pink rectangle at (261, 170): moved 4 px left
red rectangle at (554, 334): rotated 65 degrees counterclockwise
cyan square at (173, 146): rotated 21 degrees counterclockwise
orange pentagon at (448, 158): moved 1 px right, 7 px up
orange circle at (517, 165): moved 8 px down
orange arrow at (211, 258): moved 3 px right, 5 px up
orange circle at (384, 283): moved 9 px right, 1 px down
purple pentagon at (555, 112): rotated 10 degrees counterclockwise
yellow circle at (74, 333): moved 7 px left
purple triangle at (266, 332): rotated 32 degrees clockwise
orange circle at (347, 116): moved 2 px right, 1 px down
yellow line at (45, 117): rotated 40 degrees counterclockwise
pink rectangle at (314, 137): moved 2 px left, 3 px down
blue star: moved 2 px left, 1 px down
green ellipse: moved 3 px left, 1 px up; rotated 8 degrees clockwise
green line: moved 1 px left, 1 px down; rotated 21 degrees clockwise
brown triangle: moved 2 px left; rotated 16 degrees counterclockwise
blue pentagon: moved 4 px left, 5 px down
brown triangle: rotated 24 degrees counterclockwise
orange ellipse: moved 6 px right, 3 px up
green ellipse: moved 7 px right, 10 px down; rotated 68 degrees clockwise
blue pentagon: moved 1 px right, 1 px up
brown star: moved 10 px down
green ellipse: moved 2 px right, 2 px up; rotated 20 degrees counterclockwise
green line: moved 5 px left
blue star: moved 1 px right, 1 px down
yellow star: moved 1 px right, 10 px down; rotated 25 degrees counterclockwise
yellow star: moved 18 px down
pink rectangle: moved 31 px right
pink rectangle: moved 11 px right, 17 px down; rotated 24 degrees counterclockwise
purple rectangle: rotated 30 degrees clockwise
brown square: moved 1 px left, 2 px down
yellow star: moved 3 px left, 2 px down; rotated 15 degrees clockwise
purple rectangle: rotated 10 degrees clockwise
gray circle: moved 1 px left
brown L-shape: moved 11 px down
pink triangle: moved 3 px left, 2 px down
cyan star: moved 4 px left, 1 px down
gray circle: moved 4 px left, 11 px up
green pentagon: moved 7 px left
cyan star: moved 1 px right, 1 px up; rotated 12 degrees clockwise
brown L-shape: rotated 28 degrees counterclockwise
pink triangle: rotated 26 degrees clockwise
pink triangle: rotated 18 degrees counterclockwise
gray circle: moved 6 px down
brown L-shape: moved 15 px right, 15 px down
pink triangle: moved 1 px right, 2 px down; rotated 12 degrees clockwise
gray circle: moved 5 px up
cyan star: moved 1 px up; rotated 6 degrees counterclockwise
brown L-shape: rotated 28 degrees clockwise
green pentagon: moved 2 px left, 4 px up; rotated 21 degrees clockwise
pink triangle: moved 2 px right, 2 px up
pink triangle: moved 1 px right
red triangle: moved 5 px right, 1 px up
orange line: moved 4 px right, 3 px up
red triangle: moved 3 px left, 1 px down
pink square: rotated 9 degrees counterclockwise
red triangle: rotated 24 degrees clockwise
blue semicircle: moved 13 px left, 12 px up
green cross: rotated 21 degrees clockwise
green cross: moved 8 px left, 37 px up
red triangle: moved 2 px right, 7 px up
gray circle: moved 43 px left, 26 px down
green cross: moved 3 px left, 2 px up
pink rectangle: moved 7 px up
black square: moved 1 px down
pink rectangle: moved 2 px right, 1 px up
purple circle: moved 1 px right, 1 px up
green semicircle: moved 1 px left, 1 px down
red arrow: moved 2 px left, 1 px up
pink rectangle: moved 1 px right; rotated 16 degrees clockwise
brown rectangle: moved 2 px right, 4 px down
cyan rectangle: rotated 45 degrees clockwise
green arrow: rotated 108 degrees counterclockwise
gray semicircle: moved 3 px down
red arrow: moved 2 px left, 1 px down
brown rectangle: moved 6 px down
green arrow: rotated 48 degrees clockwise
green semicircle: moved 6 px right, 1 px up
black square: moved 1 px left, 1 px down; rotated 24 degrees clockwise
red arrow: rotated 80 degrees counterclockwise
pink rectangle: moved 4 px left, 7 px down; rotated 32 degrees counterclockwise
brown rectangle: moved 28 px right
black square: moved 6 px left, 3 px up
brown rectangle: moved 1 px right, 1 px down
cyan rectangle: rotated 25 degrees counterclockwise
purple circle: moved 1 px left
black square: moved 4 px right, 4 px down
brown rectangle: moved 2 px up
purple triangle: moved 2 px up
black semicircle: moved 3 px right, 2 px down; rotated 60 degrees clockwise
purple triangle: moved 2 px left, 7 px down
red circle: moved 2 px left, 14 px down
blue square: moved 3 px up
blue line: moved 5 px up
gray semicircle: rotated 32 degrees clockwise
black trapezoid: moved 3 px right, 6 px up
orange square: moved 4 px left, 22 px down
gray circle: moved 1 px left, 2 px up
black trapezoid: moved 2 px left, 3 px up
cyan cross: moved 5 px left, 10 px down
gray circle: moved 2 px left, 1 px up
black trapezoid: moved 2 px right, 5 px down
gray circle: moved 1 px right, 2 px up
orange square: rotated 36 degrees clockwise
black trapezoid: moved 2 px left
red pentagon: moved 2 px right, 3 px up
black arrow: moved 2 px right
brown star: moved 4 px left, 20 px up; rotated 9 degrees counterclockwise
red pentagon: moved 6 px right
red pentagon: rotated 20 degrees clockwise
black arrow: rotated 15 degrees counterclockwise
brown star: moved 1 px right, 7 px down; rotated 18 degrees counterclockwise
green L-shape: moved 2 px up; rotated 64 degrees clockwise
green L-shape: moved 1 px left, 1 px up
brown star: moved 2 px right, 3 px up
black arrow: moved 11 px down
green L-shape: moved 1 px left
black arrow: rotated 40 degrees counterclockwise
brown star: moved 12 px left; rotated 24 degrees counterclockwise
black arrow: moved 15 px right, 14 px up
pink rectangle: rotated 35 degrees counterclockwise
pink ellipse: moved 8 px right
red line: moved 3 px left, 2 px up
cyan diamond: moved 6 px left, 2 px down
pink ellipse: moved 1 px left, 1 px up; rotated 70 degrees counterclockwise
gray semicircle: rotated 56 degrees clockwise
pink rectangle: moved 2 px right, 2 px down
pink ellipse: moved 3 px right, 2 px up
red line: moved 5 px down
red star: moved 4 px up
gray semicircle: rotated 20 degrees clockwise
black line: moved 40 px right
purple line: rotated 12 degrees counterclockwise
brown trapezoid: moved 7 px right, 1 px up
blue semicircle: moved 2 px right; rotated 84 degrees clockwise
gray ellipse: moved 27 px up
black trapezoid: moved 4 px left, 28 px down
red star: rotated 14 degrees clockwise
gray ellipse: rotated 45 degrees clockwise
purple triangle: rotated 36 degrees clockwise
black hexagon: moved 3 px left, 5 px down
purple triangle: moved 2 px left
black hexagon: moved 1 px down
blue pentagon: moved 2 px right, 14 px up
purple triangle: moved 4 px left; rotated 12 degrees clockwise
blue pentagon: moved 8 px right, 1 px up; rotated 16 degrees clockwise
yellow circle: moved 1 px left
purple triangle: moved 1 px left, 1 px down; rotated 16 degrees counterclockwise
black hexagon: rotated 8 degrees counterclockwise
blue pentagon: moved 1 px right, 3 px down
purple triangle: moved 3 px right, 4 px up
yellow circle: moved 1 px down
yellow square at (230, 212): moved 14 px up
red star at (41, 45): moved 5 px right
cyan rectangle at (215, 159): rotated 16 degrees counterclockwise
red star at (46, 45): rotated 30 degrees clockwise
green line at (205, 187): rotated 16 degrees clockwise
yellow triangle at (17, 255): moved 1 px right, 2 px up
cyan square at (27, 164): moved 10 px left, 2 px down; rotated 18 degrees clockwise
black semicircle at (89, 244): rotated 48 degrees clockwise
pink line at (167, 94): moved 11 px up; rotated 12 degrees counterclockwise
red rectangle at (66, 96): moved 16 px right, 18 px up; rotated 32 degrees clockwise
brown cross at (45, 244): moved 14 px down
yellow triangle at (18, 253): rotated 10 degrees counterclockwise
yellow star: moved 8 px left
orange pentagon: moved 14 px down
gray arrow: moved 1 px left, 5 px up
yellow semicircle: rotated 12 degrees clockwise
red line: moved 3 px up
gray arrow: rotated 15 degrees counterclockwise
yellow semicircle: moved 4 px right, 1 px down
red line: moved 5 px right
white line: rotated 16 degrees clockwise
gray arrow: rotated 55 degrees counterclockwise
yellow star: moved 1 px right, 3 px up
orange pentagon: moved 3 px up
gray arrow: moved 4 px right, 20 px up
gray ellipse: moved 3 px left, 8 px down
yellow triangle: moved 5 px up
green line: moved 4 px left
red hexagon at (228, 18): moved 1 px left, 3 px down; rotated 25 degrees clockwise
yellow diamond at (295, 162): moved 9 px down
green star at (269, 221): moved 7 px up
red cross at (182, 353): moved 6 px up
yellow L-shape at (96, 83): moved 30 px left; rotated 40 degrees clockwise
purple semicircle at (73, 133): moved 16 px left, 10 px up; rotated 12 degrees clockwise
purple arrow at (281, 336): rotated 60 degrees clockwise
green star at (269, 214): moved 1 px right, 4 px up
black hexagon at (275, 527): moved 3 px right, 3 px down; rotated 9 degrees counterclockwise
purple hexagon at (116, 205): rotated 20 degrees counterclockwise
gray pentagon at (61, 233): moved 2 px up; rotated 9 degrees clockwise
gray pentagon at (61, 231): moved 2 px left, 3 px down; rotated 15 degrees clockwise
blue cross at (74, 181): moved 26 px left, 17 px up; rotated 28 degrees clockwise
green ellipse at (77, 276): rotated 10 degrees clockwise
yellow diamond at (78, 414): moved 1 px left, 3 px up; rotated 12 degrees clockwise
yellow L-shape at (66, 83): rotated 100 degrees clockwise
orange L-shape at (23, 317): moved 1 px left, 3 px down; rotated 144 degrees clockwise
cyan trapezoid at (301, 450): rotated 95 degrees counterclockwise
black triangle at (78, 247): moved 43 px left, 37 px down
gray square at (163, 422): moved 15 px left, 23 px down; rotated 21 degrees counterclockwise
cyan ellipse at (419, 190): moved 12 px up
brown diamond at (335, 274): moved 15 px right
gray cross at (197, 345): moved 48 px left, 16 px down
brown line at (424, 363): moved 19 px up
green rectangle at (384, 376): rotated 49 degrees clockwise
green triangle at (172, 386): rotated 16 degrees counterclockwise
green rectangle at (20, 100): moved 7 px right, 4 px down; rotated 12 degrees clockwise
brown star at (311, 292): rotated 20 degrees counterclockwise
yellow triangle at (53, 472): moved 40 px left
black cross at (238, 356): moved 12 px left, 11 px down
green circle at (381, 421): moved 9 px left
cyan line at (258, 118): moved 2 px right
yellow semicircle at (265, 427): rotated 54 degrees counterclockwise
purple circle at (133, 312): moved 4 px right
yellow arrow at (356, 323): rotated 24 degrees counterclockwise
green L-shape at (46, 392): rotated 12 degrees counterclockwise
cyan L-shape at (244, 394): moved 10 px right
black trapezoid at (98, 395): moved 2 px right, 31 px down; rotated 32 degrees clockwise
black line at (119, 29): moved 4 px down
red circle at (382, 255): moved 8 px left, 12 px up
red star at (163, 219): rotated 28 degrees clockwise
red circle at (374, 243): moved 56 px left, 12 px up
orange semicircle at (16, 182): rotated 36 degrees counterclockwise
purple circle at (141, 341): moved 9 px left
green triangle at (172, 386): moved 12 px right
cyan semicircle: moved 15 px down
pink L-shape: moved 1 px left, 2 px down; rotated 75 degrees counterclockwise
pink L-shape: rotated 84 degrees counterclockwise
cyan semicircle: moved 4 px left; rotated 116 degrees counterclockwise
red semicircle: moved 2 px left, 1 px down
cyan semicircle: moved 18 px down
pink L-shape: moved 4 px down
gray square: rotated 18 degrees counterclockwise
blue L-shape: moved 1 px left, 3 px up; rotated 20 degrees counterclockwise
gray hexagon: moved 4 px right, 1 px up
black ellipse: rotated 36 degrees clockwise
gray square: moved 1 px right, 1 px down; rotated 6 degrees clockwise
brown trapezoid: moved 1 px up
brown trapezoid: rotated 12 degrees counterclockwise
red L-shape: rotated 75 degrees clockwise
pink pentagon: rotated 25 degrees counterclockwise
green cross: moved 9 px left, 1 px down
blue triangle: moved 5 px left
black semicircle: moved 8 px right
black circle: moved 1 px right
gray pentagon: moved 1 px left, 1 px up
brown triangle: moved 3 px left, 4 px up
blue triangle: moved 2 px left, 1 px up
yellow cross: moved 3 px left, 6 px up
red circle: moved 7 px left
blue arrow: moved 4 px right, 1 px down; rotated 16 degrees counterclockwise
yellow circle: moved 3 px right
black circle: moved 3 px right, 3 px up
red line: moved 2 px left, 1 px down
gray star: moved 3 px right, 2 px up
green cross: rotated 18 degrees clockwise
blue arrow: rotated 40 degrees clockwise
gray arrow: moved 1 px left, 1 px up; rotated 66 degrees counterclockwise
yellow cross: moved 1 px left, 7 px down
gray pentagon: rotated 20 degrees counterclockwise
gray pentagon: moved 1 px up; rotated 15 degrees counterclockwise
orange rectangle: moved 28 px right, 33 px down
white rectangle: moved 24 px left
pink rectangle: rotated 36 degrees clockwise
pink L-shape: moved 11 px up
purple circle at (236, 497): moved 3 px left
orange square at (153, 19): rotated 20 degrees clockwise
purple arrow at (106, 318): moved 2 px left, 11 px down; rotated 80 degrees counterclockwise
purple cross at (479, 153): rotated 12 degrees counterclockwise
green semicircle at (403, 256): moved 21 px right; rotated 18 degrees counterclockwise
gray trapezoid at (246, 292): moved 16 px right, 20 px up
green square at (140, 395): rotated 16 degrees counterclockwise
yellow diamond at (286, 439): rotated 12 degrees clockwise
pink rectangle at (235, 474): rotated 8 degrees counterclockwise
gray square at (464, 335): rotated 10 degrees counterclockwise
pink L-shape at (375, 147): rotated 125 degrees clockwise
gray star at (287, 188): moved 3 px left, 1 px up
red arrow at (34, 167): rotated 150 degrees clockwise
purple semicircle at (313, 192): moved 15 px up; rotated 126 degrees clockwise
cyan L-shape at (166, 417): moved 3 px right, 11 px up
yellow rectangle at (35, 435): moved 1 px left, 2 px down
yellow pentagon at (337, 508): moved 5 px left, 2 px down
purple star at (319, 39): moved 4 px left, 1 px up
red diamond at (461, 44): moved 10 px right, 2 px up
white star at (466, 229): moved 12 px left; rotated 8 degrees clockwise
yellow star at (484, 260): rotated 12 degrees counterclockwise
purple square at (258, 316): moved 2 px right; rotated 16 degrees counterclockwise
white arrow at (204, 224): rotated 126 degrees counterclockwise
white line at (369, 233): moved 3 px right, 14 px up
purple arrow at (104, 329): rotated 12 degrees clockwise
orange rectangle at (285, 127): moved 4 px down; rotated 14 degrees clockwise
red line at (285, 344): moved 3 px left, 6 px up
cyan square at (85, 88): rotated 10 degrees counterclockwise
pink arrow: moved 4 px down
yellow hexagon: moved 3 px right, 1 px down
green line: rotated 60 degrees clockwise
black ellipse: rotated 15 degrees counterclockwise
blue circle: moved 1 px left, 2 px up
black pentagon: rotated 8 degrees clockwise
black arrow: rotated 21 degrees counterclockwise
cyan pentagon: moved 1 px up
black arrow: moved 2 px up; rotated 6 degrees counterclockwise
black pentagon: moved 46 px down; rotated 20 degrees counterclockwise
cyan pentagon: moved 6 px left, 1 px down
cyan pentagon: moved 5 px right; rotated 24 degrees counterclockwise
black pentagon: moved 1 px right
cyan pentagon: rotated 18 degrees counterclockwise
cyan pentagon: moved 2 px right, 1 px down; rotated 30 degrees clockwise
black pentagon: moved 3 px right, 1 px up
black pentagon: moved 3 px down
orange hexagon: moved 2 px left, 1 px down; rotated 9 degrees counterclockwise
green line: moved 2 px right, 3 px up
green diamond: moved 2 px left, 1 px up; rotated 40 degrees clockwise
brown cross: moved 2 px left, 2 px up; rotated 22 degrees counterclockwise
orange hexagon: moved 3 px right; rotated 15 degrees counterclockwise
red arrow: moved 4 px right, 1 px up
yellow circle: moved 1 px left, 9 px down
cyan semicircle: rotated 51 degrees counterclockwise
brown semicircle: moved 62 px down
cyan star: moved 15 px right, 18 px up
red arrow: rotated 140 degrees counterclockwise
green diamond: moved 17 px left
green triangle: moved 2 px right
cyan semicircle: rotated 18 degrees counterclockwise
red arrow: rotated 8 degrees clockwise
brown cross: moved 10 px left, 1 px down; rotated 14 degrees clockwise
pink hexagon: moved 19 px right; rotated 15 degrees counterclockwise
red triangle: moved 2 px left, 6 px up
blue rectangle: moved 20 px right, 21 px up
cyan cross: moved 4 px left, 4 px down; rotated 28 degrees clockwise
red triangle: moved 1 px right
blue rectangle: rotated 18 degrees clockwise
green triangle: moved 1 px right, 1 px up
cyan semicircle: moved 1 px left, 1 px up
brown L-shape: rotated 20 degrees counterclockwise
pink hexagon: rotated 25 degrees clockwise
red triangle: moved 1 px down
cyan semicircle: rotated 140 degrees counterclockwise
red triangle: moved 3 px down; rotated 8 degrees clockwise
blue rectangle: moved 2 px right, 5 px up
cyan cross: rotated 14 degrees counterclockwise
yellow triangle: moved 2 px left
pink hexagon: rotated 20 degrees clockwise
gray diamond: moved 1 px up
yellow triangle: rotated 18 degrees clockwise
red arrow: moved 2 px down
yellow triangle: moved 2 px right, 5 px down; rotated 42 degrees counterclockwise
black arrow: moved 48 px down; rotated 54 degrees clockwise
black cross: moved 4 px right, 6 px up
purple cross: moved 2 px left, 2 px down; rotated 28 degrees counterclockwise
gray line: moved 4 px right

What you need to do
Could you reproduce the items from the start of the list through the line that contains "brown star: moved 10 px down", including both the first item and that line, unchanged?

Answer to the problem
pink rectangle at (261, 170): moved 4 px left
red rectangle at (554, 334): rotated 65 degrees counterclockwise
cyan square at (173, 146): rotated 21 degrees counterclockwise
orange pentagon at (448, 158): moved 1 px right, 7 px up
orange circle at (517, 165): moved 8 px down
orange arrow at (211, 258): moved 3 px right, 5 px up
orange circle at (384, 283): moved 9 px right, 1 px down
purple pentagon at (555, 112): rotated 10 degrees counterclockwise
yellow circle at (74, 333): moved 7 px left
purple triangle at (266, 332): rotated 32 degrees clockwise
orange circle at (347, 116): moved 2 px right, 1 px down
yellow line at (45, 117): rotated 40 degrees counterclockwise
pink rectangle at (314, 137): moved 2 px left, 3 px down
blue star: moved 2 px left, 1 px down
green ellipse: moved 3 px left, 1 px up; rotated 8 degrees clockwise
green line: moved 1 px left, 1 px down; rotated 21 degrees clockwise
brown triangle: moved 2 px left; rotated 16 degrees counterclockwise
blue pentagon: moved 4 px left, 5 px down
brown triangle: rotated 24 degrees counterclockwise
orange ellipse: moved 6 px right, 3 px up
green ellipse: moved 7 px right, 10 px down; rotated 68 degrees clockwise
blue pentagon: moved 1 px right, 1 px up
brown star: moved 10 px down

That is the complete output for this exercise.